Prompt> Down to the final line, write out the material beneath exactly, without pictures.
Start of Material shown
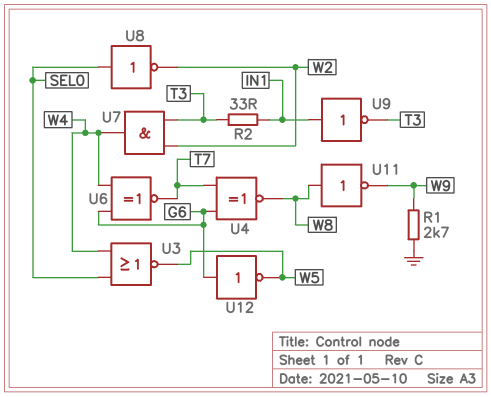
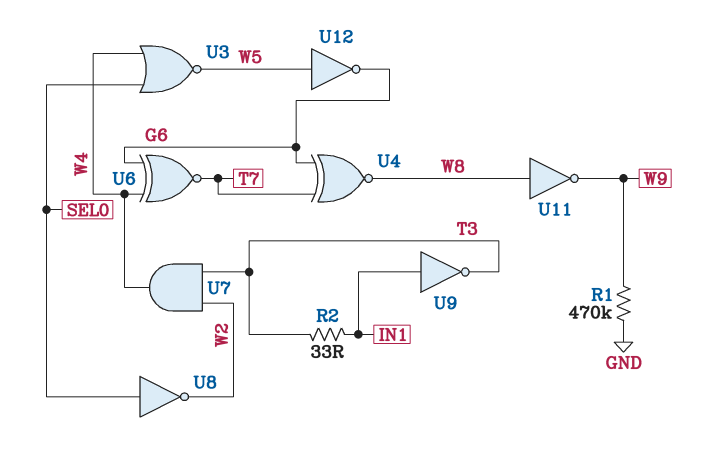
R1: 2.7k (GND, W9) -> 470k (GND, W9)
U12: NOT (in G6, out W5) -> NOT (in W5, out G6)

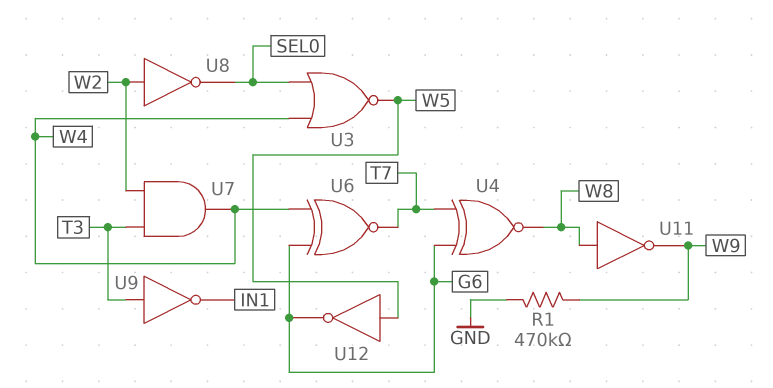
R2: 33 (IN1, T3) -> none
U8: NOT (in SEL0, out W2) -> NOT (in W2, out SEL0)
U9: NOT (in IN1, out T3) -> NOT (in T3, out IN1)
End of Material shown
Response to the task>
R1: 2.7k (GND, W9) -> 470k (GND, W9)
U12: NOT (in G6, out W5) -> NOT (in W5, out G6)

R2: 33 (IN1, T3) -> none
U8: NOT (in SEL0, out W2) -> NOT (in W2, out SEL0)
U9: NOT (in IN1, out T3) -> NOT (in T3, out IN1)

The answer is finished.